### WHAT THIS TASK INVOLVES
Only one stretch of the data below is needed. Output the lines from the one with "grey dice: 4 -> 1" up to and including the one with "yellow pyramid: 4 -> 2", exactly as they stand.

### EXTRACTED DATA
*** Block opens ***

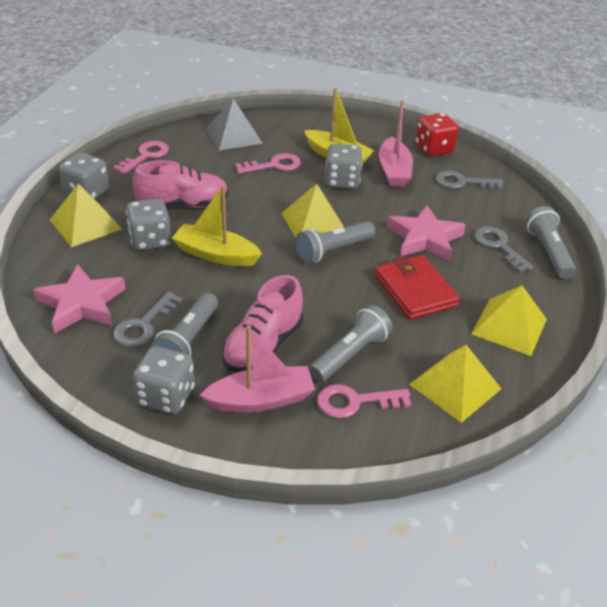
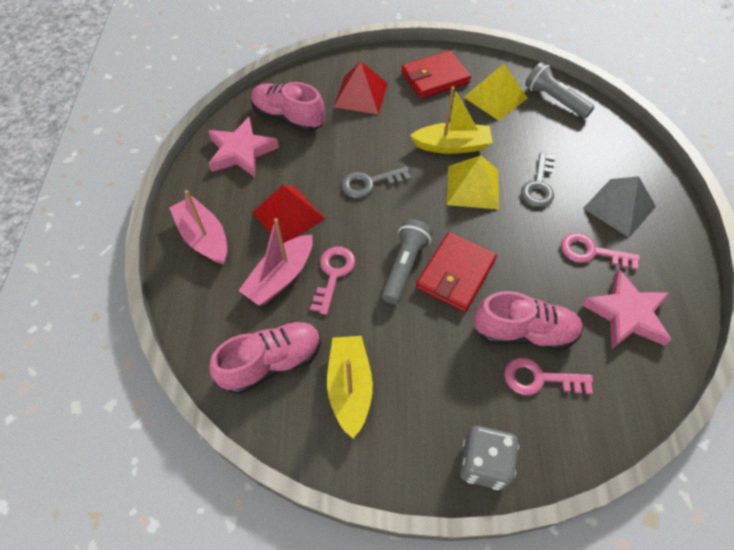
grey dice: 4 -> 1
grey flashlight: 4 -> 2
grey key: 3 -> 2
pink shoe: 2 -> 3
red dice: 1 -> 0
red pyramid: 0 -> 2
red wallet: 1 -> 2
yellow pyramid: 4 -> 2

*** Block closes ***
*** Block opens ***

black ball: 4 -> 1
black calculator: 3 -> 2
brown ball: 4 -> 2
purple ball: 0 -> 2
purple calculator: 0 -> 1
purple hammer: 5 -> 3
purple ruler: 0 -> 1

*** Block closes ***

### PROBLEM SOLUTION
grey dice: 4 -> 1
grey flashlight: 4 -> 2
grey key: 3 -> 2
pink shoe: 2 -> 3
red dice: 1 -> 0
red pyramid: 0 -> 2
red wallet: 1 -> 2
yellow pyramid: 4 -> 2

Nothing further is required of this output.